PROBLEM DESCRIPTION:
Your task is to retype, word for word, the lines from the start of the data through the line holding "(819, 423) = (575, 260): green button -> none". Do not include the pictures.

DATA SUPPLIED below:

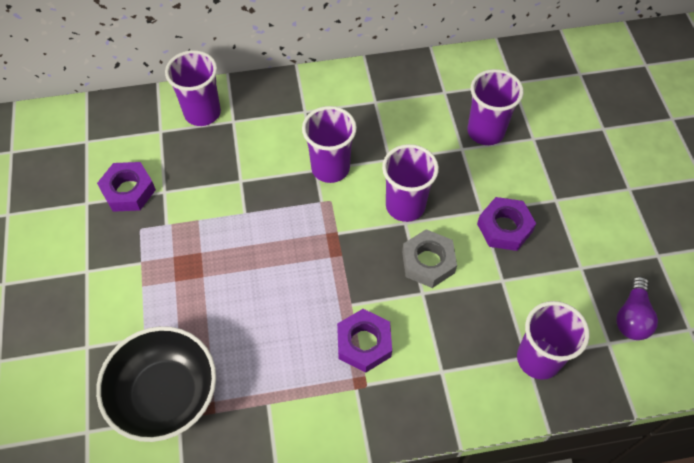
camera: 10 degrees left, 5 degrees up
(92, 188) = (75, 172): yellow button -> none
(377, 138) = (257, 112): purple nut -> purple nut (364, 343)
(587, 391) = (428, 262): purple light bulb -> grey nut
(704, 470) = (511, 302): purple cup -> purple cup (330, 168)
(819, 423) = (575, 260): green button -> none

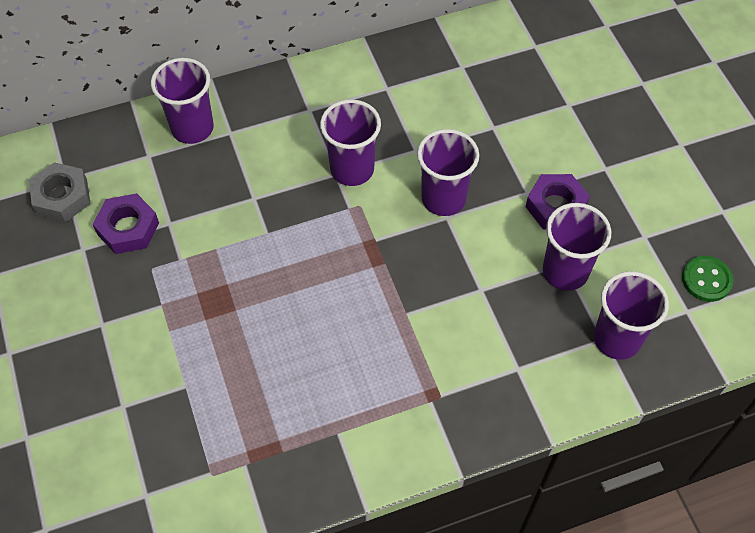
camera: 10 degrees left, 0 degrees up
(165, 394) = (223, 442): black bowl -> none
(364, 343) = (428, 353): purple nut -> none
(428, 262) = (480, 256): grey nut -> grey nut (62, 197)
(485, 131) = (515, 104): purple cup -> purple cup (565, 271)
(632, 317) = (706, 280): purple light bulb -> green button

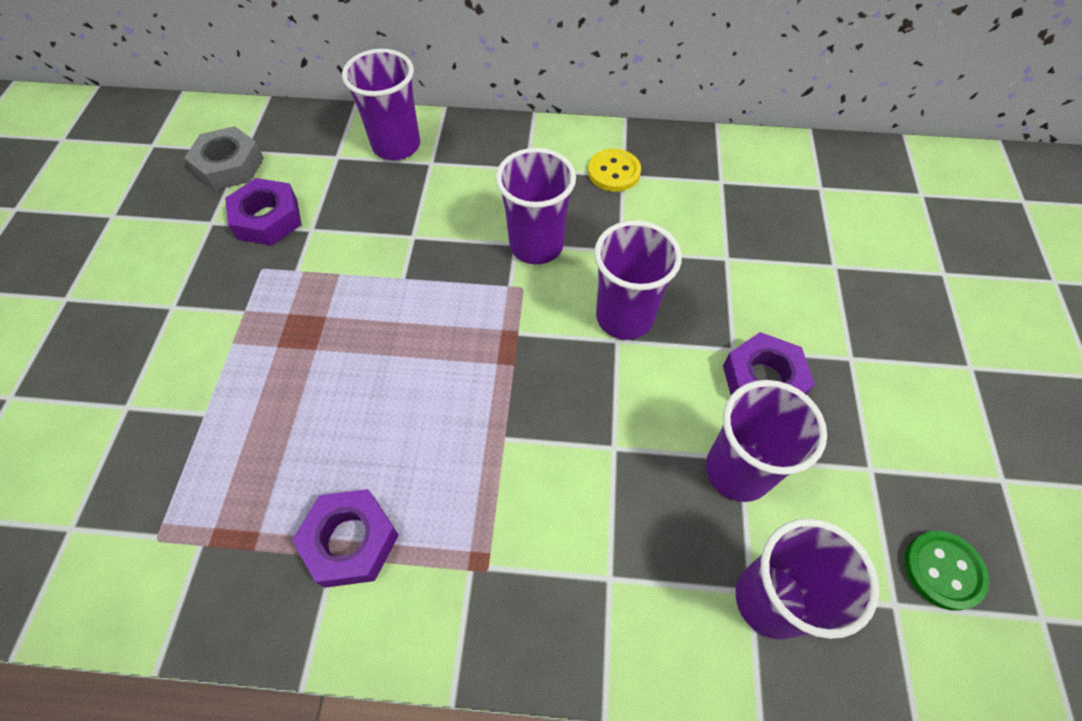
camera: 25 degrees right, 0 degrees up
(343, 419) = (350, 541): none -> purple nut
(378, 88) = (614, 172): none -> yellow button

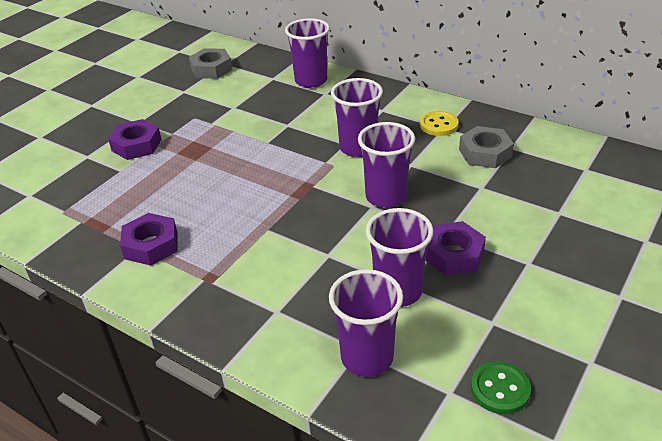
camera: 30 degrees right, 20 degrees down
(268, 218) = (214, 97): purple nut -> purple nut (136, 145)
(697, 200) = (485, 153): none -> grey nut

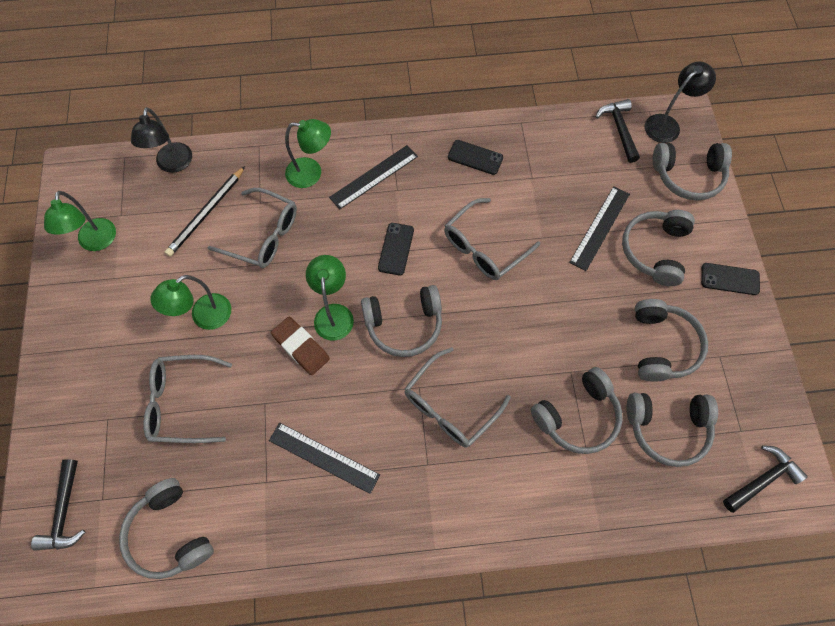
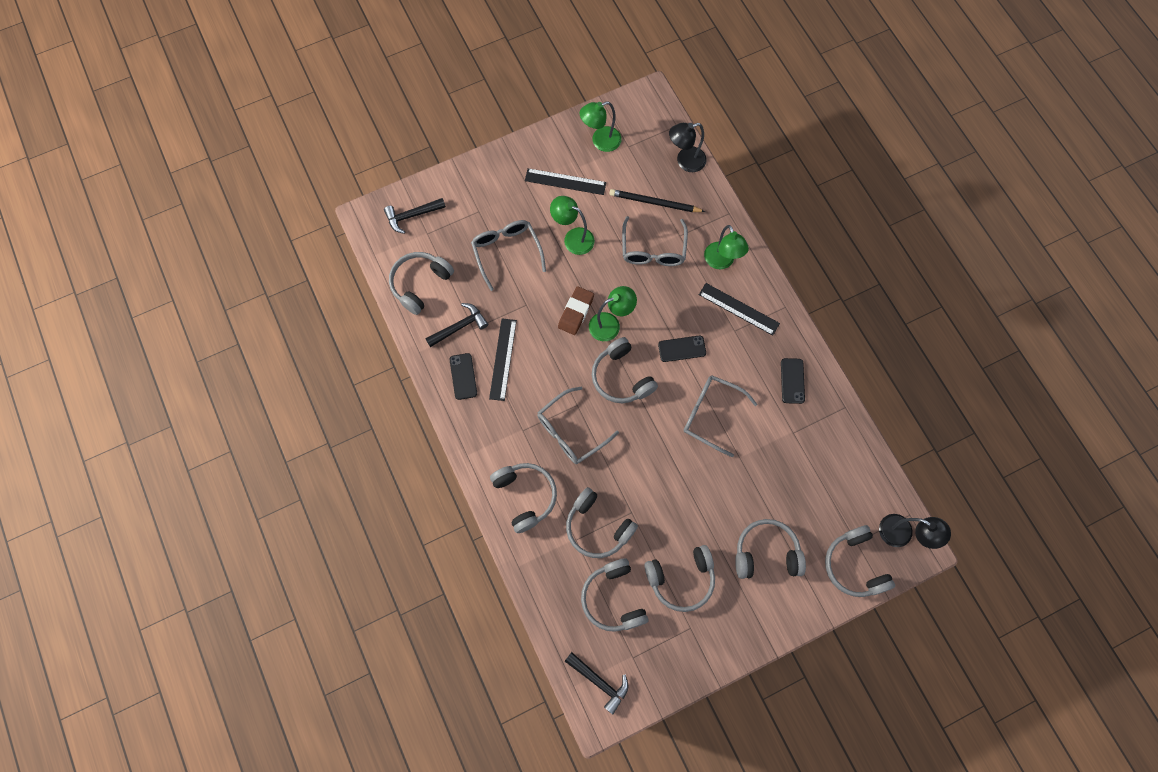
camera: 70 degrees right, 5 degrees up
(449, 406) = (571, 431): grey glasses -> grey glasses turned 60 degrees counterclockwise
(513, 490) = (525, 496): none -> grey headphones
(600, 228) = (768, 502): black ruler -> black ruler (565, 182)
(619, 129) = (877, 493): black hammer -> black hammer (460, 326)
(730, 279) = (765, 623): black phone -> black phone (463, 376)

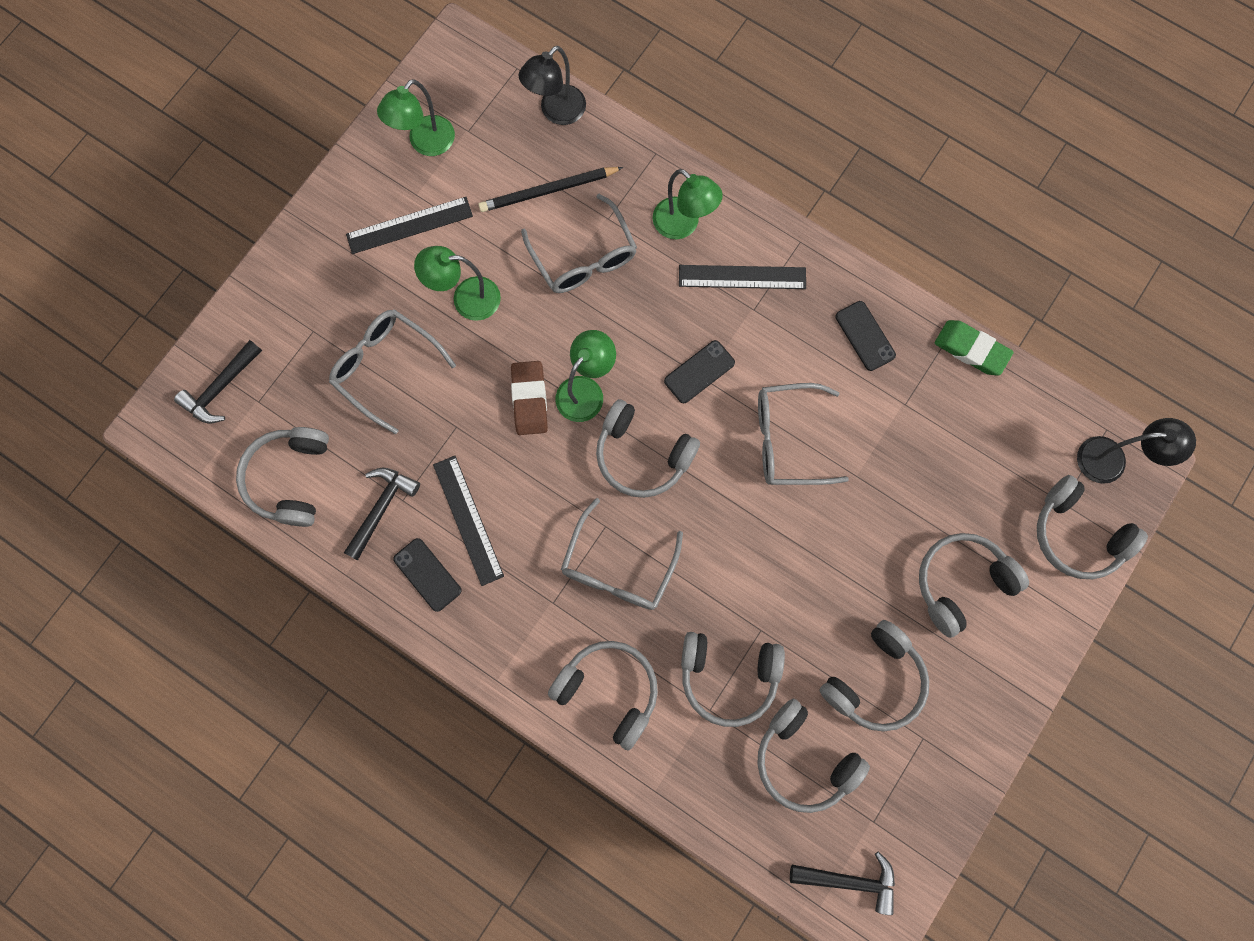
camera: 30 degrees left, 5 degrees up
(852, 423) = (971, 349): none -> green eraser

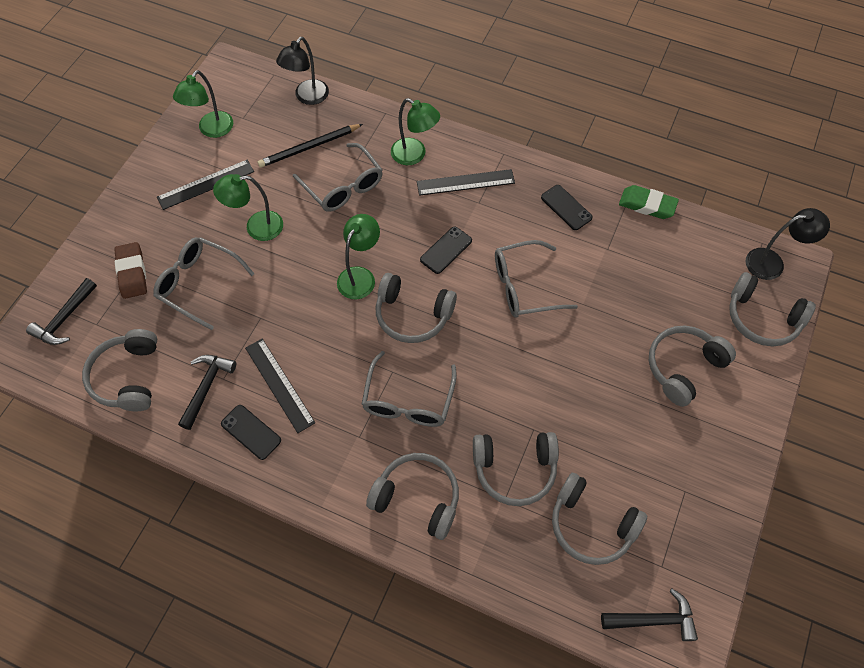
camera: 10 degrees left, 15 degrees down
(529, 399) = (316, 289): brown eraser -> brown eraser (132, 273)
(875, 681) = (634, 453): grey headphones -> none

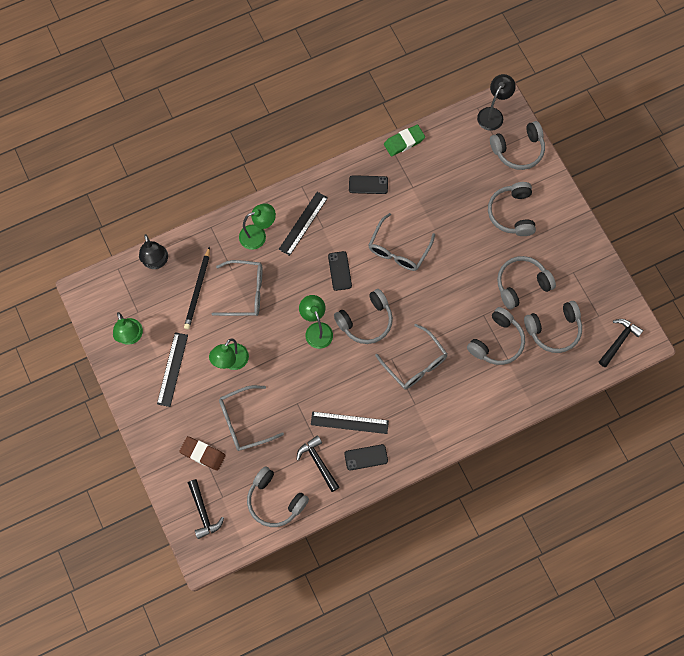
camera: 50 degrees left, 10 degrees up
(417, 498) = (473, 400): grey headphones -> grey headphones (521, 284)

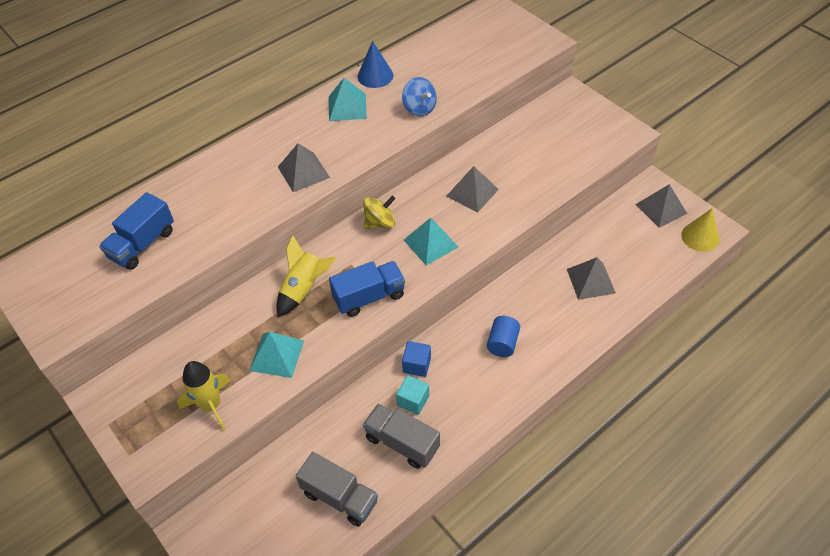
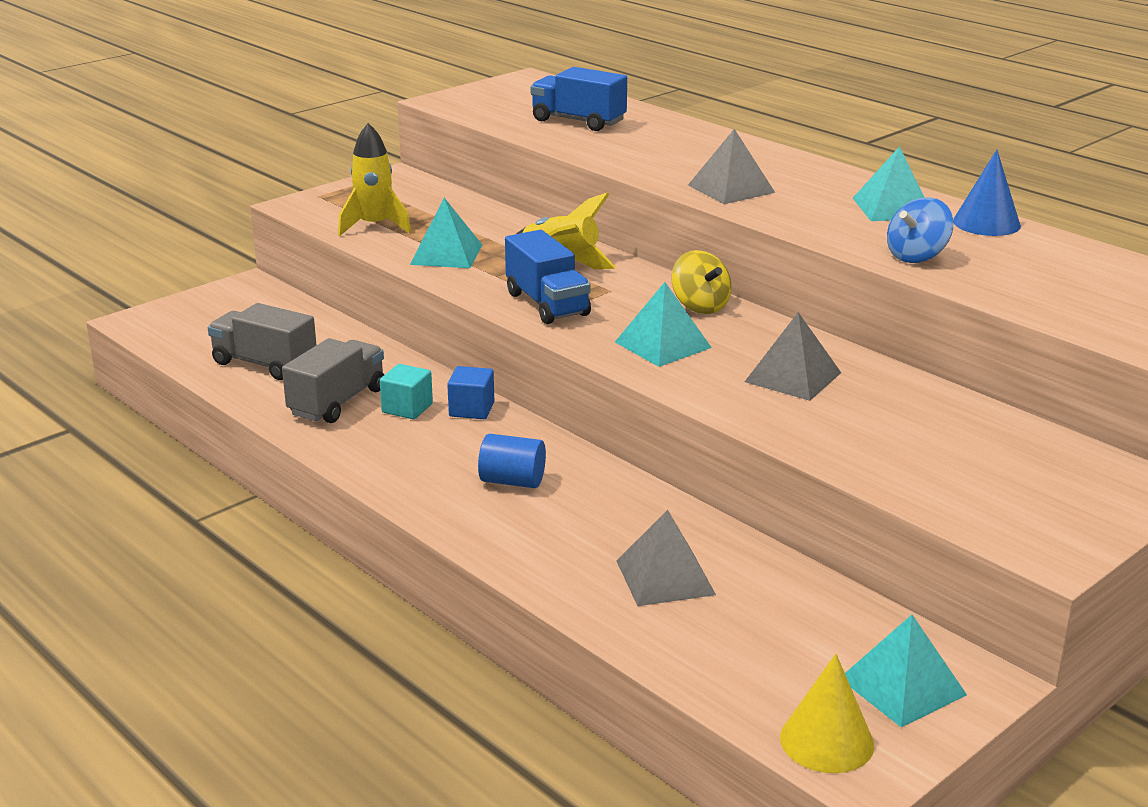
camera: 85 degrees right, 25 degrees down
(340, 497) = (265, 364): grey truck -> grey truck turned 90 degrees clockwise
(661, 209) = (902, 686): grey pyramid -> turquoise pyramid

End of DATA SUPPLIED.

SOLUTION:
camera: 10 degrees left, 5 degrees up
(92, 188) = (75, 172): yellow button -> none
(377, 138) = (257, 112): purple nut -> purple nut (364, 343)
(587, 391) = (428, 262): purple light bulb -> grey nut
(704, 470) = (511, 302): purple cup -> purple cup (330, 168)
(819, 423) = (575, 260): green button -> none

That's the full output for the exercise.